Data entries
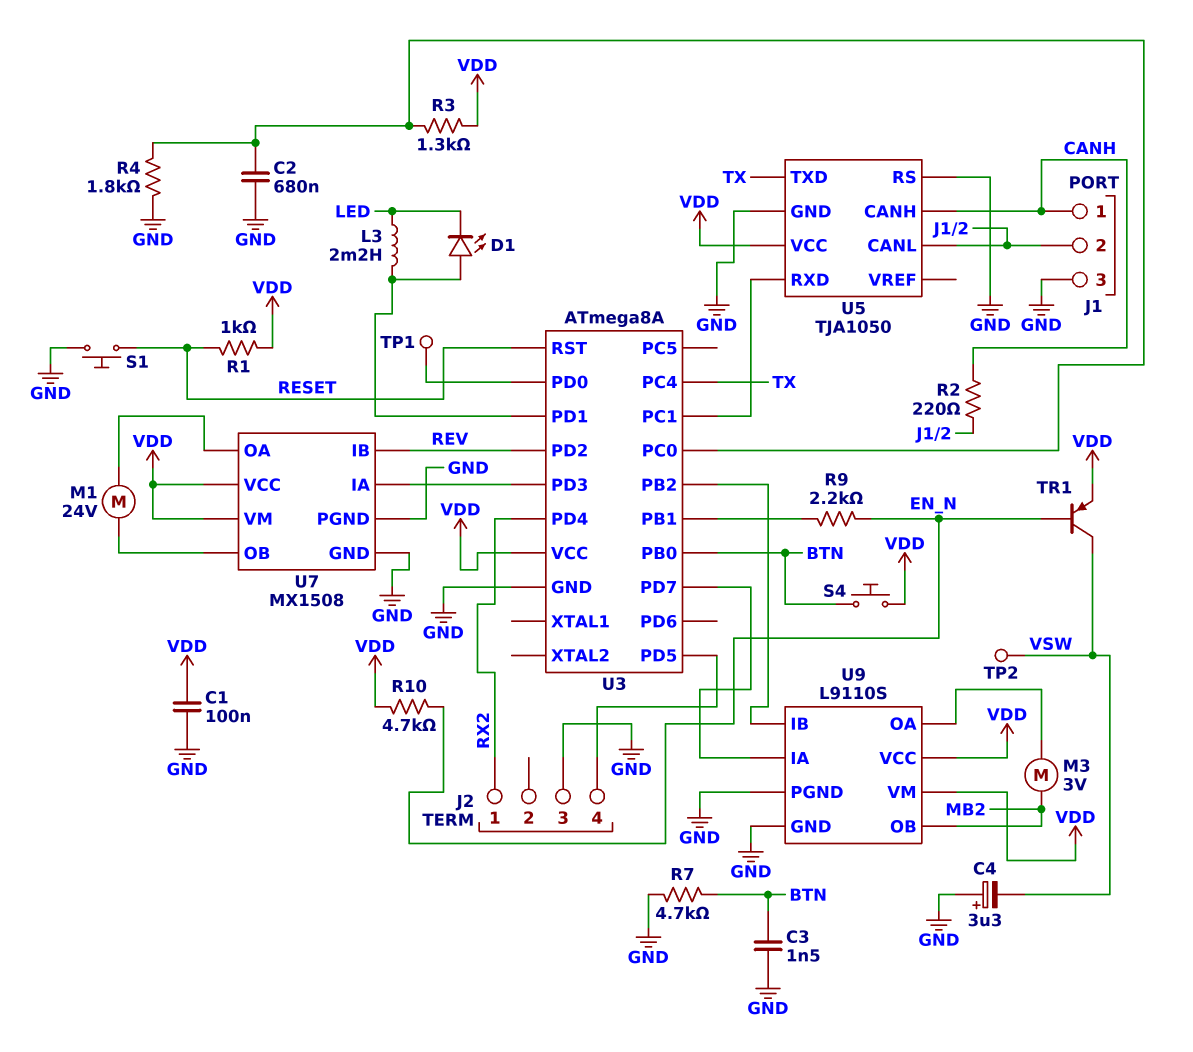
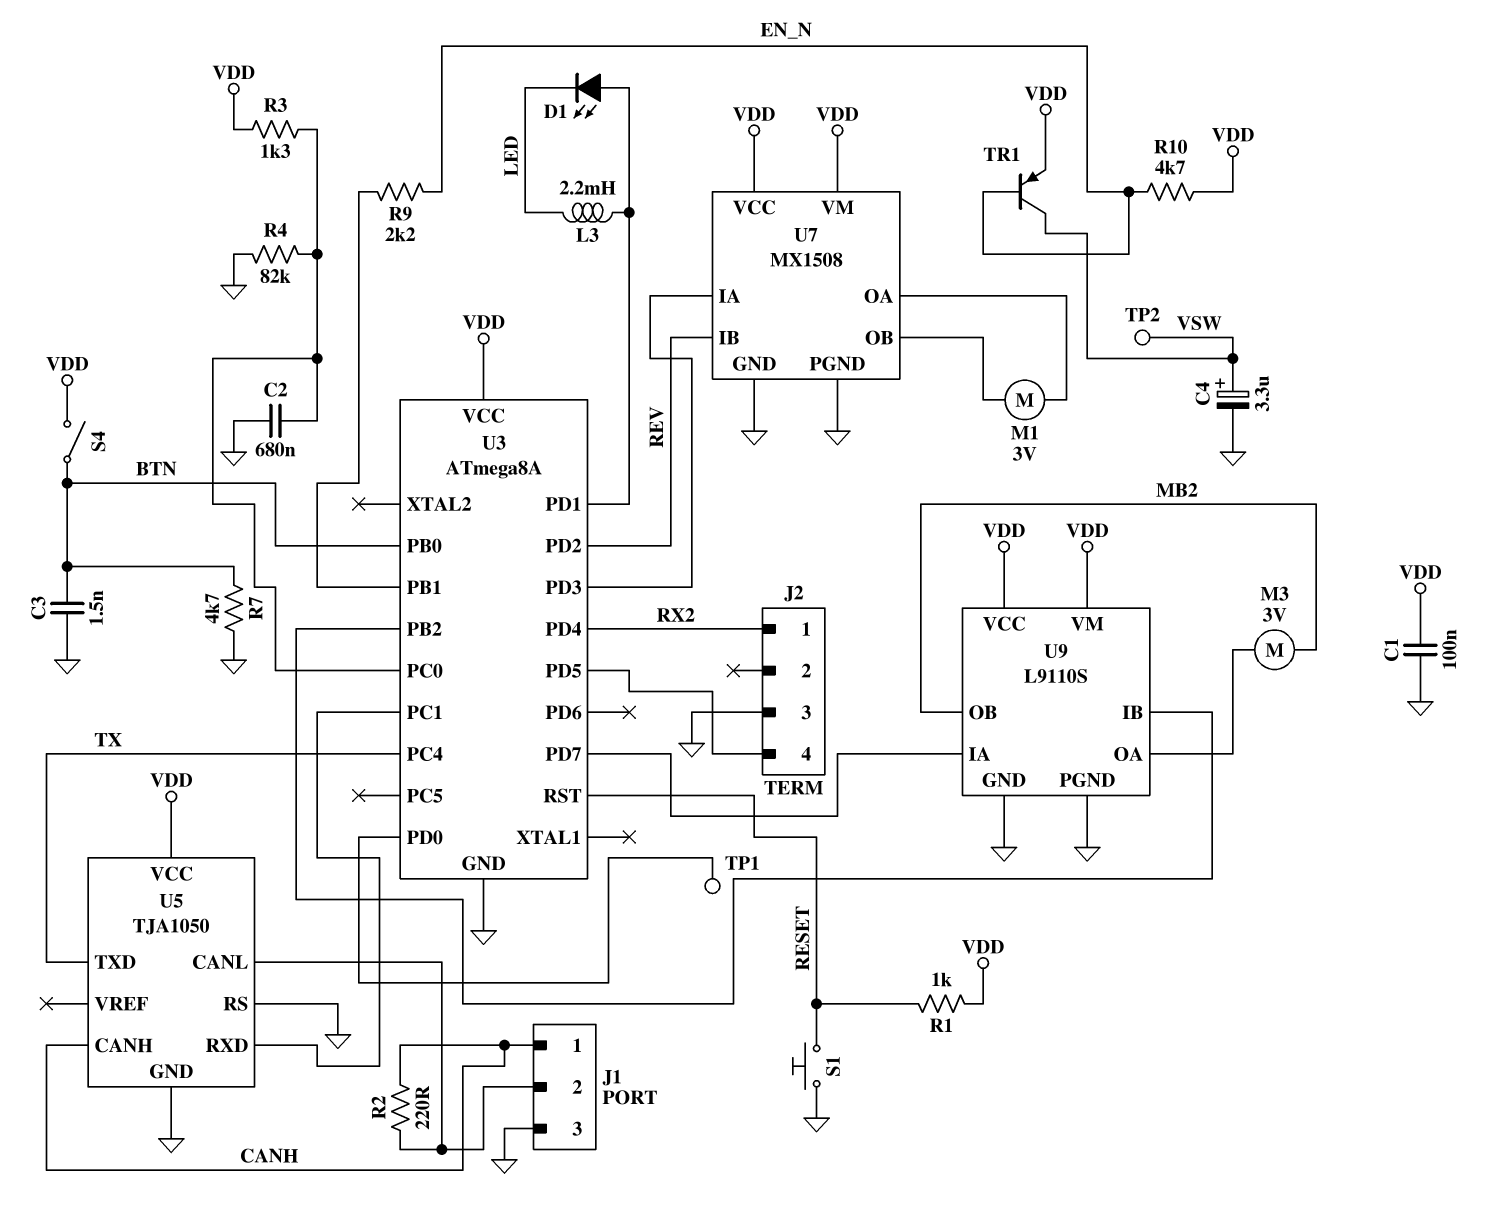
C4: 3.3uF (plus GND, minus VSW) -> 3.3uF (plus VSW, minus GND)
M1: motor 24V (U7/OA, U7/OB) -> motor 3V (U7/OA, U7/OB)
R4: 1.8k (GND, U3/PC0) -> 82k (GND, U3/PC0)
S4: button (BTN, VDD) -> switch (BTN, VDD)

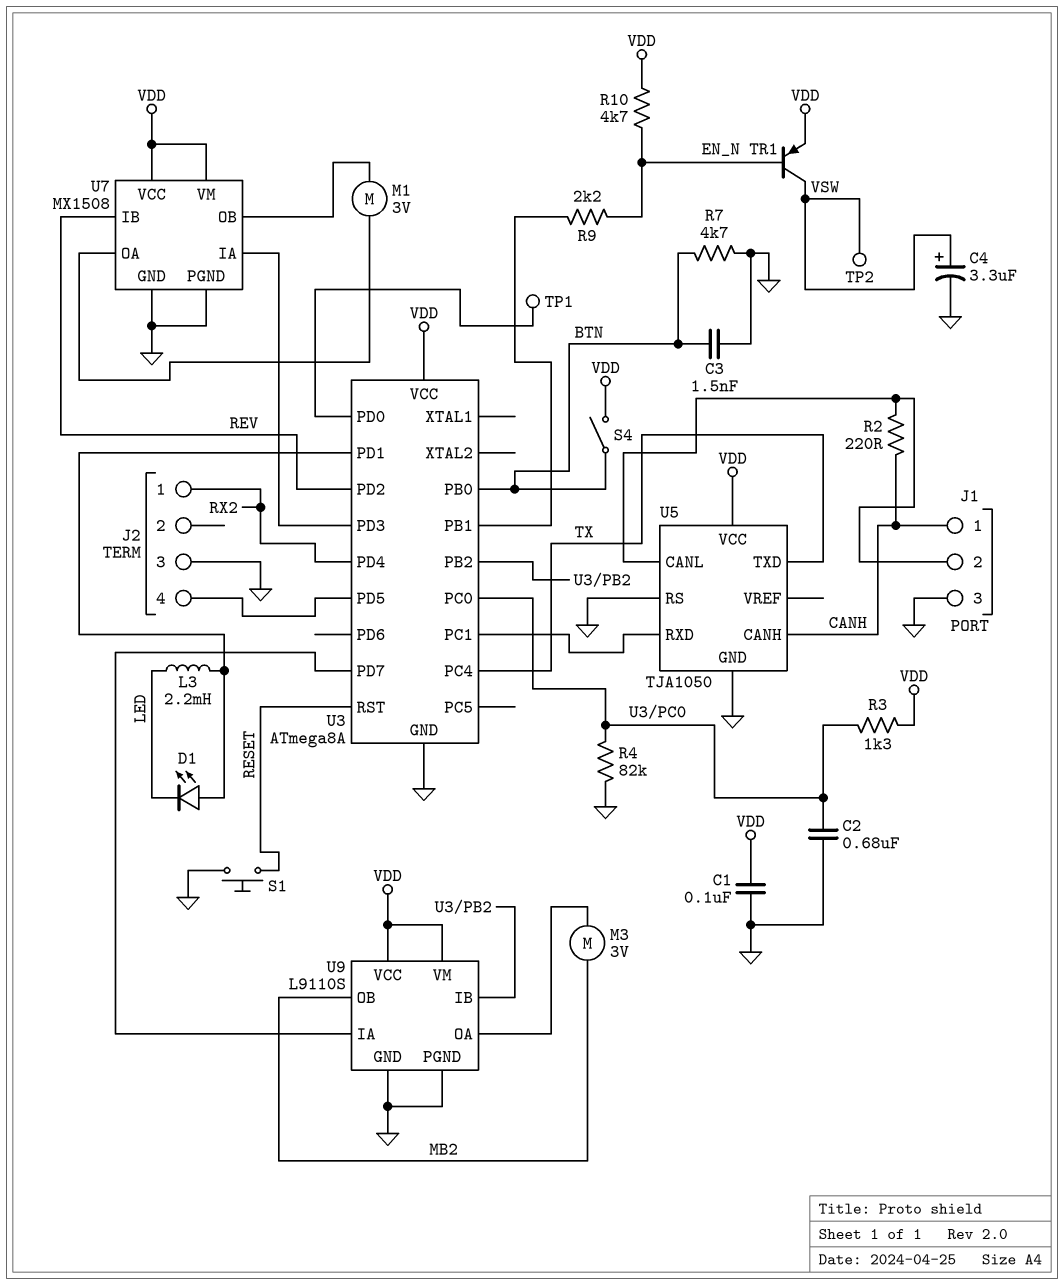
R1: 1k (RESET, VDD) -> none

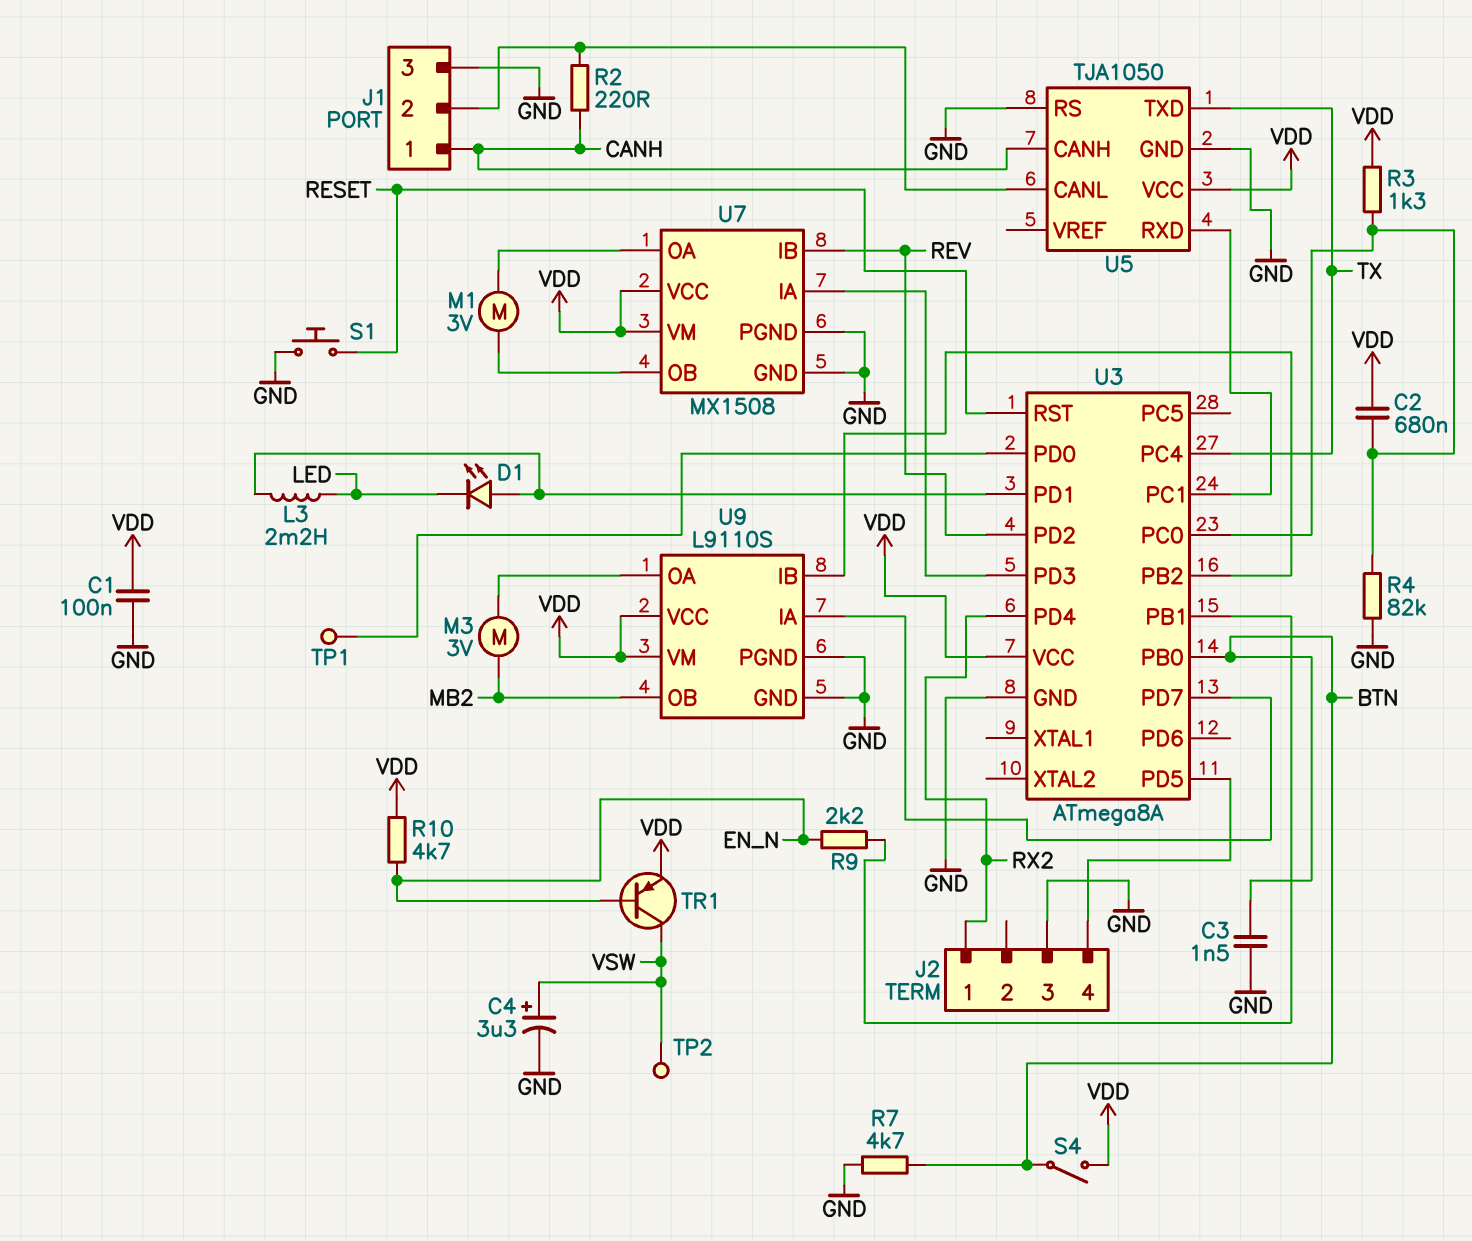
C2: 680nF (GND, U3/PC0) -> 680nF (U3/PC0, VDD)

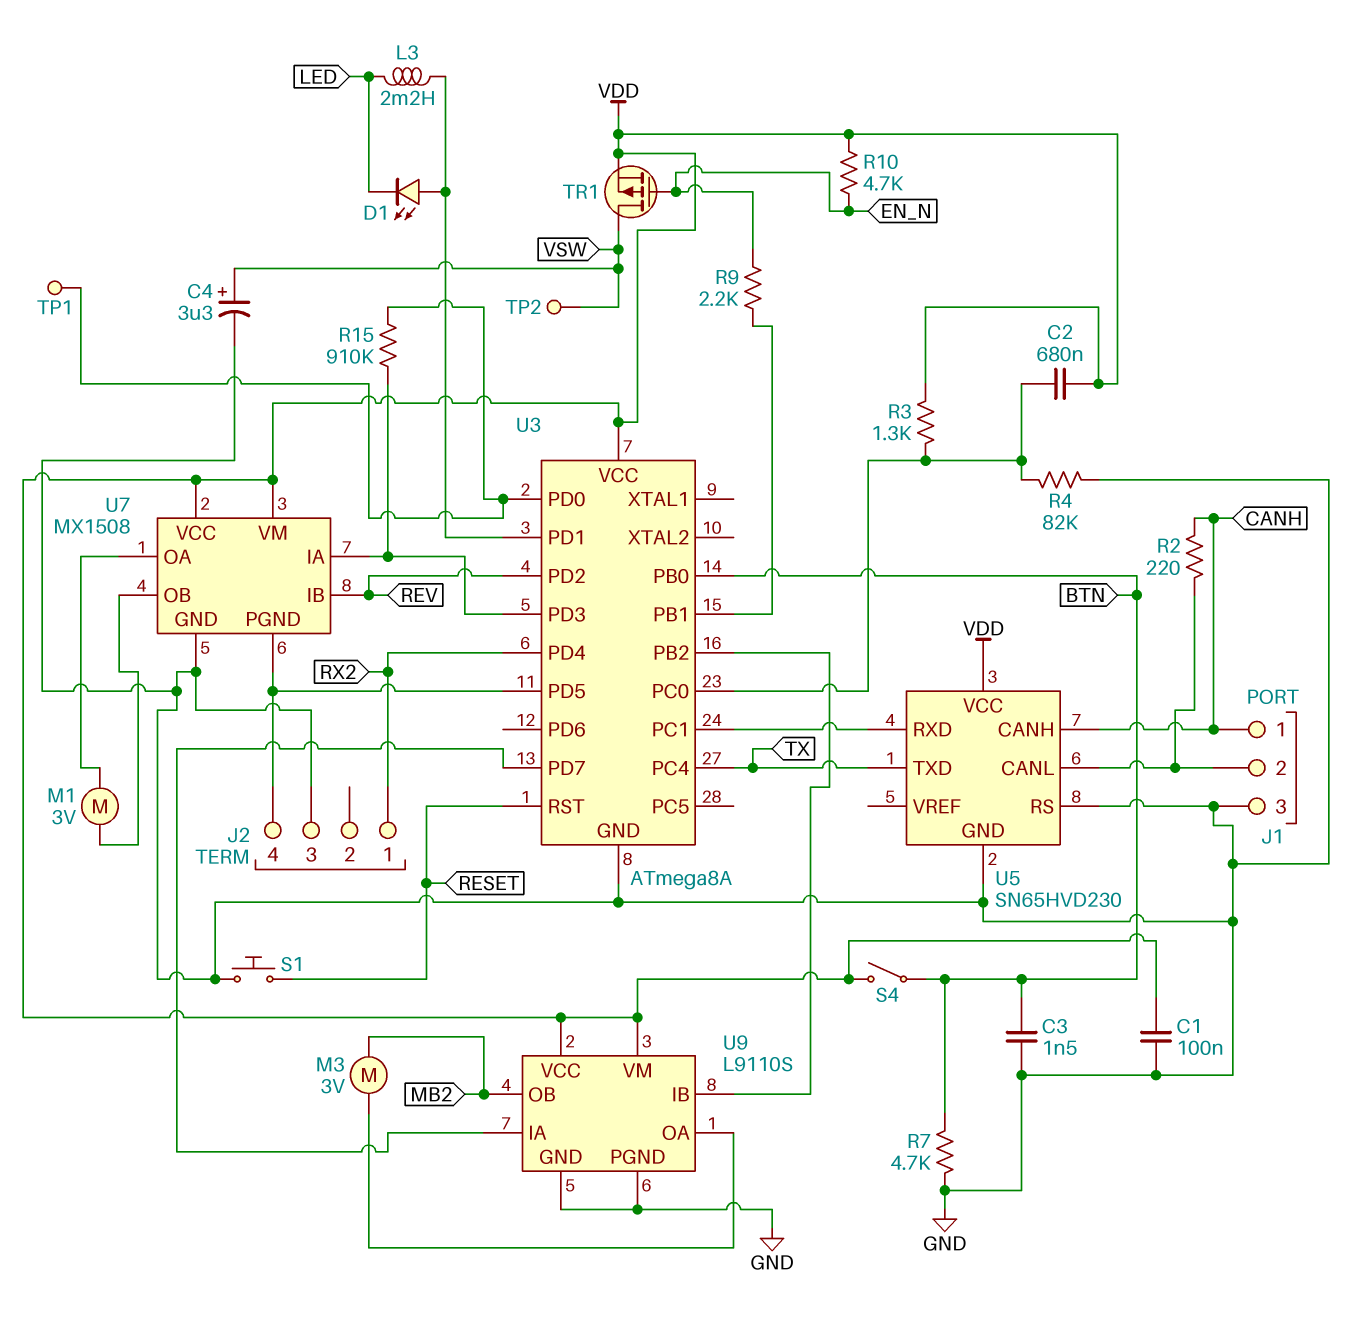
R15: none -> 910k (U3/PD0, U3/PD3)
TR1: PNP (B EN_N, C VSW, E VDD) -> PMOS (G EN_N, D VSW, S VDD)
U5: TJA1050 -> SN65HVD230
U7 pin PGND: GND -> J2/4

Problem to work on: Nothing but the lines from the one with "R15: none -> 910k (U3/PD0, U3/PD3)" through the final line of the records may appear in the answer, and each must be transcribed exactly.

Response below:
R15: none -> 910k (U3/PD0, U3/PD3)
TR1: PNP (B EN_N, C VSW, E VDD) -> PMOS (G EN_N, D VSW, S VDD)
U5: TJA1050 -> SN65HVD230
U7 pin PGND: GND -> J2/4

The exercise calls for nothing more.